>>>
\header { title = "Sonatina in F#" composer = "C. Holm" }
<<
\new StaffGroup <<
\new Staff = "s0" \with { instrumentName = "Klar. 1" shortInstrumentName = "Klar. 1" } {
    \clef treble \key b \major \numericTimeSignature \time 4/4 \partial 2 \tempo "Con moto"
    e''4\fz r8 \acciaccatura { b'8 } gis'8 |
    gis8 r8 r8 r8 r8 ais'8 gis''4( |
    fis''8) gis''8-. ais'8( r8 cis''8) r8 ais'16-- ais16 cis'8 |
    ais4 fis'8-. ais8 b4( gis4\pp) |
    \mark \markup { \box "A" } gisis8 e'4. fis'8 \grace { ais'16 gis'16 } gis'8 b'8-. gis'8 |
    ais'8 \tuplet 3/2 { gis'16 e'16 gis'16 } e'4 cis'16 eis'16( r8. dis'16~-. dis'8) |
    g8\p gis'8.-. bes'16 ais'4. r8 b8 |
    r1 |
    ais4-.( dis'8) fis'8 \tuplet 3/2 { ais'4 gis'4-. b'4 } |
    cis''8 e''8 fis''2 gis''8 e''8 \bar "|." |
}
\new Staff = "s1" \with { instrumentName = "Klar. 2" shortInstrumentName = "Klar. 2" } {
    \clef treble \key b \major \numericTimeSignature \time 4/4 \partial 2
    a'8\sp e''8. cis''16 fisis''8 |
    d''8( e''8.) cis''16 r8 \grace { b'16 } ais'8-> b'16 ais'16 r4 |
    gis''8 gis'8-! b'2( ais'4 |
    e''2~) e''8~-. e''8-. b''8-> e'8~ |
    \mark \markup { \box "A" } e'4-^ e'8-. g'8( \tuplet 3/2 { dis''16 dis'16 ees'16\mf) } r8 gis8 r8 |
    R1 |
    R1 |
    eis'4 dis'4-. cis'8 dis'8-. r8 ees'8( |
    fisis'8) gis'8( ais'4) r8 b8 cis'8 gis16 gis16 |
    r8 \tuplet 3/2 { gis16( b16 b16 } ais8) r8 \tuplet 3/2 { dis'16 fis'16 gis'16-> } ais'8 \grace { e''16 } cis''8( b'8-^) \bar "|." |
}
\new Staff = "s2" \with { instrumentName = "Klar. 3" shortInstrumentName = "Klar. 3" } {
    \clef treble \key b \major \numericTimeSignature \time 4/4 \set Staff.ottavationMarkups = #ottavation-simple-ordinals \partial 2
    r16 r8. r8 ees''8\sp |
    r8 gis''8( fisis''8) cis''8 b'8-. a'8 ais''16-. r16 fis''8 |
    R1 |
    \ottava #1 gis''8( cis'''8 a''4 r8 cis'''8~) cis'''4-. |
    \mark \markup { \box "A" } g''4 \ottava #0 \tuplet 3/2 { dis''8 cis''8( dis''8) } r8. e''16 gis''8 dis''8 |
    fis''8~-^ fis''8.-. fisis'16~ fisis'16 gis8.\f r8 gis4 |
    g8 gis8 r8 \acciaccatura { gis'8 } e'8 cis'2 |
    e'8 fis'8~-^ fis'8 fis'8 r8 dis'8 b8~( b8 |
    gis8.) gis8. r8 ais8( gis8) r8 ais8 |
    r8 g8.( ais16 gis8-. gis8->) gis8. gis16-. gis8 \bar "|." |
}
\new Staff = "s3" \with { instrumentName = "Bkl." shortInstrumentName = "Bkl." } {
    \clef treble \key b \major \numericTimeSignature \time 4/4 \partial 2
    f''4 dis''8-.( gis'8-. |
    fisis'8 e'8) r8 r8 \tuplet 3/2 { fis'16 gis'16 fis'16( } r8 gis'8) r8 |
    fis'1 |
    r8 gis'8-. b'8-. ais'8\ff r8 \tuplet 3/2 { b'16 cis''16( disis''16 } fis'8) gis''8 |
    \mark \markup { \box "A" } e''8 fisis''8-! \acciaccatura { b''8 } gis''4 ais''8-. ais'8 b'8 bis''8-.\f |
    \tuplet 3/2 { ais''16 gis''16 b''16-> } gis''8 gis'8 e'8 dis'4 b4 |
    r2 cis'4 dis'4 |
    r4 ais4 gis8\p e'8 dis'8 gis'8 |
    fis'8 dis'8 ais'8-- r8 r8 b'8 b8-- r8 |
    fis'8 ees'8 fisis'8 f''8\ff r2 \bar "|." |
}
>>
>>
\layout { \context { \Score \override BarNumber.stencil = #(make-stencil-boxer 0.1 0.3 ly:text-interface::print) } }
<<<
>>>
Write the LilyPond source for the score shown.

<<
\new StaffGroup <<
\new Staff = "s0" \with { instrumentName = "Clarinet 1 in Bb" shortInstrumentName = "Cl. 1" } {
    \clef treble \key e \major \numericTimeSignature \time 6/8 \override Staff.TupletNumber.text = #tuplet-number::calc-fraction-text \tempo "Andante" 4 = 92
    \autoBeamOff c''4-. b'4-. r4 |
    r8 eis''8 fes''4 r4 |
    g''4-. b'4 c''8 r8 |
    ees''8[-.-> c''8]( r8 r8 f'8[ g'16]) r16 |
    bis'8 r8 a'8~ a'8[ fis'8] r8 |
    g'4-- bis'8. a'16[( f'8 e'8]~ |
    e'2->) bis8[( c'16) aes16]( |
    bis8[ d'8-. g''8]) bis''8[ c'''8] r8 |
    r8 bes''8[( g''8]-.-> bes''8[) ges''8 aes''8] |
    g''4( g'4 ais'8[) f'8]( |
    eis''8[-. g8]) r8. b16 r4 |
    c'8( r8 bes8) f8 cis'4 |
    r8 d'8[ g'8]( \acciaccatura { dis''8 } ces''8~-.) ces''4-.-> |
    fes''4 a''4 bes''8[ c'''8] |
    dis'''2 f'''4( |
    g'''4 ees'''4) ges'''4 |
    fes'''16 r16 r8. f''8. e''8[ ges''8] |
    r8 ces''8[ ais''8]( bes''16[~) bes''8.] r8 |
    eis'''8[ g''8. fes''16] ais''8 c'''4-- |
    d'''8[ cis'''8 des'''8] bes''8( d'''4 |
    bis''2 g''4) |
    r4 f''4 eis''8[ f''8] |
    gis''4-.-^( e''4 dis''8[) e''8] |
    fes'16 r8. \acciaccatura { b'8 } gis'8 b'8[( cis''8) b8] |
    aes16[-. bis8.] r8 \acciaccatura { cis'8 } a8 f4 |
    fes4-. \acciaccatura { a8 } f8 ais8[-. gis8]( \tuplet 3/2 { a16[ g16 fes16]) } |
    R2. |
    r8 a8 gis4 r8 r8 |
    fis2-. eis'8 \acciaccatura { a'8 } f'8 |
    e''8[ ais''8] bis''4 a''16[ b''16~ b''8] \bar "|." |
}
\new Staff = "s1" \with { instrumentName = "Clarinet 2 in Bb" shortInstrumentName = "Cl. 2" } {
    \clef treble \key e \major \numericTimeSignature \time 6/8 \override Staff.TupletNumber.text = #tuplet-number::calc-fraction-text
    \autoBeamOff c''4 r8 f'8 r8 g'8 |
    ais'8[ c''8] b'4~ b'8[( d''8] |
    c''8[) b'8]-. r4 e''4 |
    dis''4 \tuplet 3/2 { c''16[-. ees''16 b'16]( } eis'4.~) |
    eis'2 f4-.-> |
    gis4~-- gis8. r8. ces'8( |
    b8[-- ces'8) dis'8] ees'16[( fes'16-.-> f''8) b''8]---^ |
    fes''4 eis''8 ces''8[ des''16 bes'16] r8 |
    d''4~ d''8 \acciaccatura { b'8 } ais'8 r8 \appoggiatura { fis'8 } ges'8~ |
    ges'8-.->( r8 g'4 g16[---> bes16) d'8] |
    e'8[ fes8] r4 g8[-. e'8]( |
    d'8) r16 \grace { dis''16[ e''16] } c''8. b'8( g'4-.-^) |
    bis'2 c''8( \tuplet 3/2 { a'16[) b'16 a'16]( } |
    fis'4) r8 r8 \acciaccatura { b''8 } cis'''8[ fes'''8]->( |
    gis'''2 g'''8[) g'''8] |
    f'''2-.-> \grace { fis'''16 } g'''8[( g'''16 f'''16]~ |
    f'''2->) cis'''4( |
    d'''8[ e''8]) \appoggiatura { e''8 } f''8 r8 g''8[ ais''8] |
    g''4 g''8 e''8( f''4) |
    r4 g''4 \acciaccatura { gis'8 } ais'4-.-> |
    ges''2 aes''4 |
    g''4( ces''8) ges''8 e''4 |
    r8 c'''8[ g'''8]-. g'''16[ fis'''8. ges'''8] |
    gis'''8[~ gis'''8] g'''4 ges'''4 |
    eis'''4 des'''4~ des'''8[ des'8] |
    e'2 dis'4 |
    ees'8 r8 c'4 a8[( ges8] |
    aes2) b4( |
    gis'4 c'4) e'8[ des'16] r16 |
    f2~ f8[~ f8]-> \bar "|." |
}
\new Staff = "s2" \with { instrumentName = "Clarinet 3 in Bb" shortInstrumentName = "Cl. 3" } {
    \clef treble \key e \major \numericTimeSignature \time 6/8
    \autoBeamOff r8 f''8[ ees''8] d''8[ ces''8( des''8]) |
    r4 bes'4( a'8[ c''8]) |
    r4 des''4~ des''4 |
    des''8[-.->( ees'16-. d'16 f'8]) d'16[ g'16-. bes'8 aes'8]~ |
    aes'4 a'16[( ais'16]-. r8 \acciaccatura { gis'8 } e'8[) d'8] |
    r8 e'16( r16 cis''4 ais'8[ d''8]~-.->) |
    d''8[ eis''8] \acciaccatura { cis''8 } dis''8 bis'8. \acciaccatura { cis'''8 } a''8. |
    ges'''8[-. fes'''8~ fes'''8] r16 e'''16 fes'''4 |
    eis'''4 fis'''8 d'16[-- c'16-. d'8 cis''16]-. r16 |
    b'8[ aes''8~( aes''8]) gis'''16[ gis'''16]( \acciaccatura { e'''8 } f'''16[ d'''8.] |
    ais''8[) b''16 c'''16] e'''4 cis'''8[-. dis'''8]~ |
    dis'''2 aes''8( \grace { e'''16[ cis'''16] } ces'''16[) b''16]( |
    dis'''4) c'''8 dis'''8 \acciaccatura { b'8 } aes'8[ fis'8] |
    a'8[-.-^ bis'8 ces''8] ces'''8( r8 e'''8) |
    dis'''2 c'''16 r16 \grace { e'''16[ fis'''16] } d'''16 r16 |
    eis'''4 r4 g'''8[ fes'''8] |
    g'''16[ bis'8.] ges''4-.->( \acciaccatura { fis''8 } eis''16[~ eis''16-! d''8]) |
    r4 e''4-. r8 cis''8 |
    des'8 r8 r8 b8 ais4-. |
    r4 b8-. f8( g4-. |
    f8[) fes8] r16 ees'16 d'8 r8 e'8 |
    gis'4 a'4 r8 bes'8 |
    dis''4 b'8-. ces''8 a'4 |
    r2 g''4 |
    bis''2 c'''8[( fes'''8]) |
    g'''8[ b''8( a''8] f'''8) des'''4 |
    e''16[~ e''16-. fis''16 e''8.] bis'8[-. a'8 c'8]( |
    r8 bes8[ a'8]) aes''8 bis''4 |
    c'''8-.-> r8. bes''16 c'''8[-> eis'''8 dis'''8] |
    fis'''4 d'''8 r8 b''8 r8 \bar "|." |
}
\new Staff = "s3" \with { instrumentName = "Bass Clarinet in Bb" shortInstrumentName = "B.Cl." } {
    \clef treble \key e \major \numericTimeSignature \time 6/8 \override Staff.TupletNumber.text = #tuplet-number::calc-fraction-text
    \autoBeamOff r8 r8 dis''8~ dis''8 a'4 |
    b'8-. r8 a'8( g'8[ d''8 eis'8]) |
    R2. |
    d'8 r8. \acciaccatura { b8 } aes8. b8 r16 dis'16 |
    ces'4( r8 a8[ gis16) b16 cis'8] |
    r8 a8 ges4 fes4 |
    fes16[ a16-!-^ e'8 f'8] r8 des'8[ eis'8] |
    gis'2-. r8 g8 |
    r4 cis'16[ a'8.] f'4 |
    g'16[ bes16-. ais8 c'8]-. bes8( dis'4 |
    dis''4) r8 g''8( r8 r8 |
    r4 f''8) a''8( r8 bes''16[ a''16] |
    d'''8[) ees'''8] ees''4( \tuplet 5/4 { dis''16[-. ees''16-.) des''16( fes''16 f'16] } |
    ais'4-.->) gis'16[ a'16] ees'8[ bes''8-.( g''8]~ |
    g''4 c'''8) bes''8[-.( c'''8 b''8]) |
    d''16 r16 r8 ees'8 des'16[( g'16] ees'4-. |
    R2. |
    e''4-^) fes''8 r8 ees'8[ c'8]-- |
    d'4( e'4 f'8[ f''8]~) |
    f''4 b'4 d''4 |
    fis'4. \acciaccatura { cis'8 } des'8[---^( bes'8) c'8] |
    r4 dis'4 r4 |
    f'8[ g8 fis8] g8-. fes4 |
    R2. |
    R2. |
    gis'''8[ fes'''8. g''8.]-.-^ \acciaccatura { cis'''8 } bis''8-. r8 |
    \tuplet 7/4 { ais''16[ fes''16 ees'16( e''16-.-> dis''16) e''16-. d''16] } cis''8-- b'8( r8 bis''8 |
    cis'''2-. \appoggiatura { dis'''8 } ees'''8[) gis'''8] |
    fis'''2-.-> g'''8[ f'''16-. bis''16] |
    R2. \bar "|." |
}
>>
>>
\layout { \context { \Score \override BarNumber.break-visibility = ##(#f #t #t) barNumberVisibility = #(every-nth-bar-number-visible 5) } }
<<<
*Instructions for the task*:
Gather each line in the items that contains the string "appoggiatura", and copy each line in full.

*Answer to this task*:
    d''4~ d''8 \acciaccatura { b'8 } ais'8 r8 \appoggiatura { fis'8 } ges'8~ |
    d'''8[ e''8]) \appoggiatura { e''8 } f''8 r8 g''8[ ais''8] |
    cis'''2-. \appoggiatura { dis'''8 } ees'''8[) gis'''8] |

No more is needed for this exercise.